> [Assigned task] Transcribe exactly, and only, the lines from the one containing "SOIL2 pin VCC: none -> 5V" through the end of the material.

> [Records for processing]
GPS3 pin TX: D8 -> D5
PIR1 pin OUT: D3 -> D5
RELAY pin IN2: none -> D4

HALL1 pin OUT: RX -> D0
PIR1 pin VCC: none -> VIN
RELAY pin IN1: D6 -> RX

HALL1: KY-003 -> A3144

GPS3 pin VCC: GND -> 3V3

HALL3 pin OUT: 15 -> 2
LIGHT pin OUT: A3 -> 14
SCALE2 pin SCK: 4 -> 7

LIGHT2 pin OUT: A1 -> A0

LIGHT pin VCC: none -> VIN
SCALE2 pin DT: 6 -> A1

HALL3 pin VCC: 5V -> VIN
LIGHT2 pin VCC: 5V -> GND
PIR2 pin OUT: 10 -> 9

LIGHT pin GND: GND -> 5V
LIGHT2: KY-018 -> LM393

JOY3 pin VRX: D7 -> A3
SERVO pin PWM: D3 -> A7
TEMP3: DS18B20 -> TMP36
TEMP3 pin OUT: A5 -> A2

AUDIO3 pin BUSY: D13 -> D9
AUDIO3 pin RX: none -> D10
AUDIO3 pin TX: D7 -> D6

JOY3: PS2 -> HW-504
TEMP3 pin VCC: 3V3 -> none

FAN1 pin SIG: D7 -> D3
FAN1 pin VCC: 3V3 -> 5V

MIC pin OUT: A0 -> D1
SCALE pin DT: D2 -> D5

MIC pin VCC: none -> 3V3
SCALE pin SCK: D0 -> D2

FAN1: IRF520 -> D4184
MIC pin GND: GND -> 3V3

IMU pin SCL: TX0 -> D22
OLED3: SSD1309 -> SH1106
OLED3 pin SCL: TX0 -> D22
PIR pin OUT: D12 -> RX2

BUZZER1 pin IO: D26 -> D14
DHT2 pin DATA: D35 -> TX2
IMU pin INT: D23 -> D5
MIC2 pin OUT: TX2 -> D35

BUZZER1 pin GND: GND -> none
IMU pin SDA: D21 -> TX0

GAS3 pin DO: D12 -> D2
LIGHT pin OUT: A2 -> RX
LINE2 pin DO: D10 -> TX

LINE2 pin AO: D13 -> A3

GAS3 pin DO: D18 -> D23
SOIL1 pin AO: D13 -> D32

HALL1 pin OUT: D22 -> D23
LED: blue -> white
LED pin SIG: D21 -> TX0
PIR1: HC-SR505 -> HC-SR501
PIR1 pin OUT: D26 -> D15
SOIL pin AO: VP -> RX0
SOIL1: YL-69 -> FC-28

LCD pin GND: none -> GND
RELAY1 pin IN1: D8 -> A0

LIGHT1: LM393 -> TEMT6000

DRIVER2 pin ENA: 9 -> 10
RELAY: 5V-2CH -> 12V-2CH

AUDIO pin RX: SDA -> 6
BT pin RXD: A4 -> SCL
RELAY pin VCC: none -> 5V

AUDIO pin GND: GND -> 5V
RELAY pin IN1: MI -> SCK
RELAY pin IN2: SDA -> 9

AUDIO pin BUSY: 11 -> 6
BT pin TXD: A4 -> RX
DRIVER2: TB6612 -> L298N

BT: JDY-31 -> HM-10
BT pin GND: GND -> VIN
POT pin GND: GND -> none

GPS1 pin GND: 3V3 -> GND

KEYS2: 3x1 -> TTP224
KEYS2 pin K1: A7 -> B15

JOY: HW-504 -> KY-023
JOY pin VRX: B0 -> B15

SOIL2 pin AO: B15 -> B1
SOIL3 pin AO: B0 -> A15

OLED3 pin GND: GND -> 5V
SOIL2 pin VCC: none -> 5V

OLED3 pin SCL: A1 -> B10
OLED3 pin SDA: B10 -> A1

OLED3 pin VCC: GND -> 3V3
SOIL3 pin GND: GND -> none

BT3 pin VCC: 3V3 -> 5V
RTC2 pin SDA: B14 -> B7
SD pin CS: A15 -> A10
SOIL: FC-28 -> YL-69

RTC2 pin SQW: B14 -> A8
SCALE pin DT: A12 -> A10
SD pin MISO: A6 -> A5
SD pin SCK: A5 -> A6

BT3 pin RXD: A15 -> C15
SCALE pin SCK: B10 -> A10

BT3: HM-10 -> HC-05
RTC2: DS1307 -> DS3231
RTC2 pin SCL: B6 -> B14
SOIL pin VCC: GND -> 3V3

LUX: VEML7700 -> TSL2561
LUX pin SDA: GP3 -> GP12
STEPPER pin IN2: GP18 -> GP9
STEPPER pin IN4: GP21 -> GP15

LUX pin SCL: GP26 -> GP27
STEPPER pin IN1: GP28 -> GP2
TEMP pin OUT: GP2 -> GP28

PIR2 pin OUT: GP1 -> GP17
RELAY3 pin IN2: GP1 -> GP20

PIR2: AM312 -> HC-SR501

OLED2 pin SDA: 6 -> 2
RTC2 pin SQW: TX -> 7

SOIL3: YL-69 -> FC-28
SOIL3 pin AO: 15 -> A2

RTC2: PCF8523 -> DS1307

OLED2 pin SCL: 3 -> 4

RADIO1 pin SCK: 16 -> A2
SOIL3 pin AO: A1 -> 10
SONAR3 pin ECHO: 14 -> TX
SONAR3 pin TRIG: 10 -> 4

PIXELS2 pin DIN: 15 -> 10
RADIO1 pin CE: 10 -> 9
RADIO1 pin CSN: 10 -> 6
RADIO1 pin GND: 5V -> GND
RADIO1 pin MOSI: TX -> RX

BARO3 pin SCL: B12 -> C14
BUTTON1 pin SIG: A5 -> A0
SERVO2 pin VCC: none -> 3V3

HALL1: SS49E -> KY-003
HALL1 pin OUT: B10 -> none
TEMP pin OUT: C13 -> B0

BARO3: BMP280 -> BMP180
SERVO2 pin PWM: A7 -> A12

> [Solution for this exercise]
SOIL2 pin VCC: none -> 5V

OLED3 pin SCL: A1 -> B10
OLED3 pin SDA: B10 -> A1

OLED3 pin VCC: GND -> 3V3
SOIL3 pin GND: GND -> none

BT3 pin VCC: 3V3 -> 5V
RTC2 pin SDA: B14 -> B7
SD pin CS: A15 -> A10
SOIL: FC-28 -> YL-69

RTC2 pin SQW: B14 -> A8
SCALE pin DT: A12 -> A10
SD pin MISO: A6 -> A5
SD pin SCK: A5 -> A6

BT3 pin RXD: A15 -> C15
SCALE pin SCK: B10 -> A10

BT3: HM-10 -> HC-05
RTC2: DS1307 -> DS3231
RTC2 pin SCL: B6 -> B14
SOIL pin VCC: GND -> 3V3

LUX: VEML7700 -> TSL2561
LUX pin SDA: GP3 -> GP12
STEPPER pin IN2: GP18 -> GP9
STEPPER pin IN4: GP21 -> GP15

LUX pin SCL: GP26 -> GP27
STEPPER pin IN1: GP28 -> GP2
TEMP pin OUT: GP2 -> GP28

PIR2 pin OUT: GP1 -> GP17
RELAY3 pin IN2: GP1 -> GP20

PIR2: AM312 -> HC-SR501

OLED2 pin SDA: 6 -> 2
RTC2 pin SQW: TX -> 7

SOIL3: YL-69 -> FC-28
SOIL3 pin AO: 15 -> A2

RTC2: PCF8523 -> DS1307

OLED2 pin SCL: 3 -> 4

RADIO1 pin SCK: 16 -> A2
SOIL3 pin AO: A1 -> 10
SONAR3 pin ECHO: 14 -> TX
SONAR3 pin TRIG: 10 -> 4

PIXELS2 pin DIN: 15 -> 10
RADIO1 pin CE: 10 -> 9
RADIO1 pin CSN: 10 -> 6
RADIO1 pin GND: 5V -> GND
RADIO1 pin MOSI: TX -> RX

BARO3 pin SCL: B12 -> C14
BUTTON1 pin SIG: A5 -> A0
SERVO2 pin VCC: none -> 3V3

HALL1: SS49E -> KY-003
HALL1 pin OUT: B10 -> none
TEMP pin OUT: C13 -> B0

BARO3: BMP280 -> BMP180
SERVO2 pin PWM: A7 -> A12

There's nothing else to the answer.